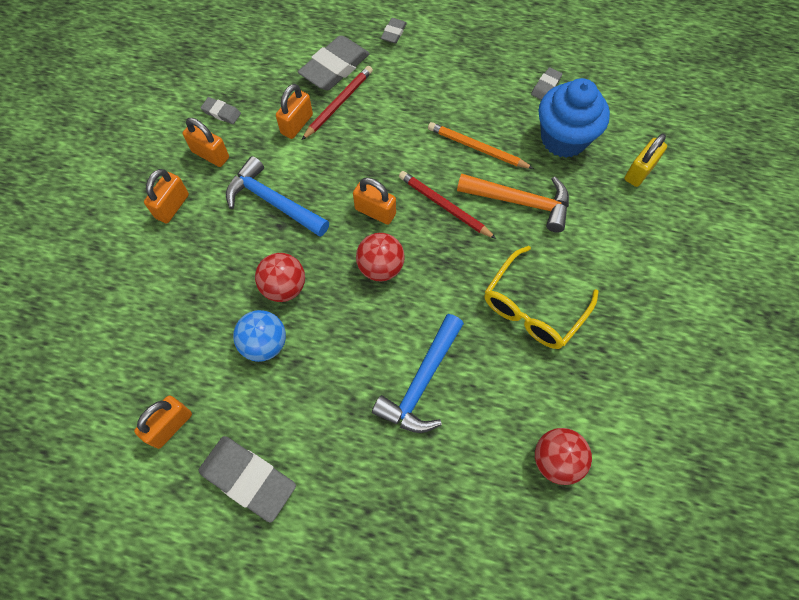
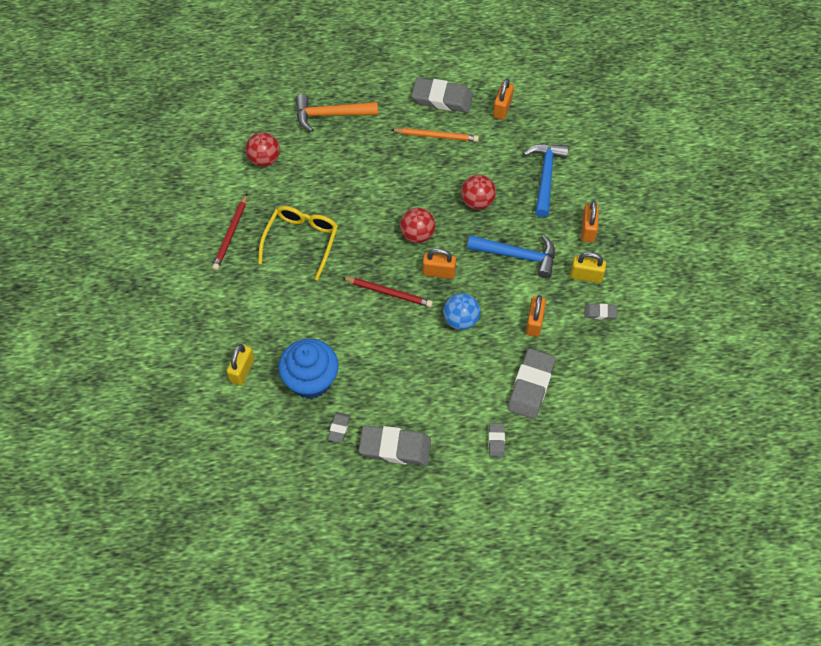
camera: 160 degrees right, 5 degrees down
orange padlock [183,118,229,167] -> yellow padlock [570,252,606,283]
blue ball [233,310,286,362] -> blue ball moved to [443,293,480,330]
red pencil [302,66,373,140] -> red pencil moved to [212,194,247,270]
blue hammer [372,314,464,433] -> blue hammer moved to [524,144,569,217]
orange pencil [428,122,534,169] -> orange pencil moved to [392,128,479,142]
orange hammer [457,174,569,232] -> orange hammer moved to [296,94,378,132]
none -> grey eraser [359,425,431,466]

==================================================

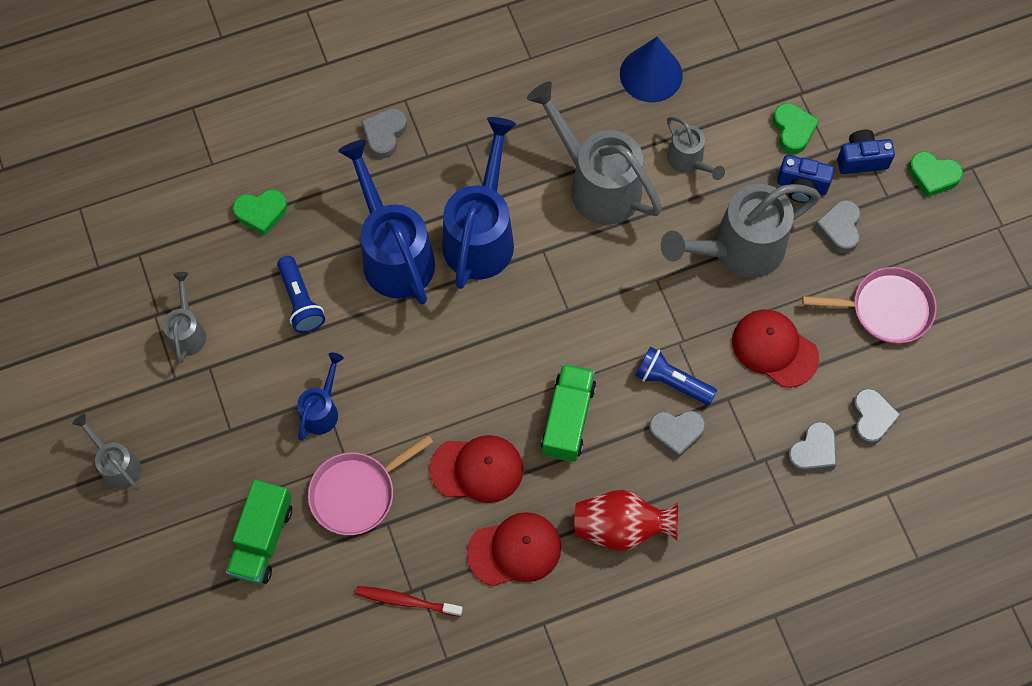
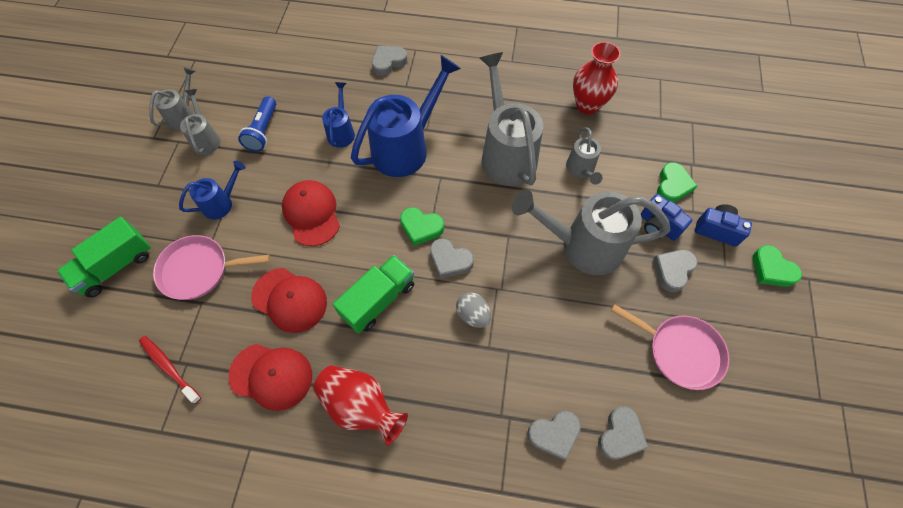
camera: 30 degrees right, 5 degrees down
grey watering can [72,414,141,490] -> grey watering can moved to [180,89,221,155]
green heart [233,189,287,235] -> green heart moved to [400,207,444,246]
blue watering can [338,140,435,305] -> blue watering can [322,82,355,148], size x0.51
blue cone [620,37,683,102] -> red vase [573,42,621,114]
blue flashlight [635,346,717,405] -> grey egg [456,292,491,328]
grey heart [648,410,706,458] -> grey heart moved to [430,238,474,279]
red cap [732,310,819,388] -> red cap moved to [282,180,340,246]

==================================================

> _Brief_: Return each line from the entries above that includes "hammer".

> _Response for this exercise_:
blue hammer [372,314,464,433] -> blue hammer moved to [524,144,569,217]
orange hammer [457,174,569,232] -> orange hammer moved to [296,94,378,132]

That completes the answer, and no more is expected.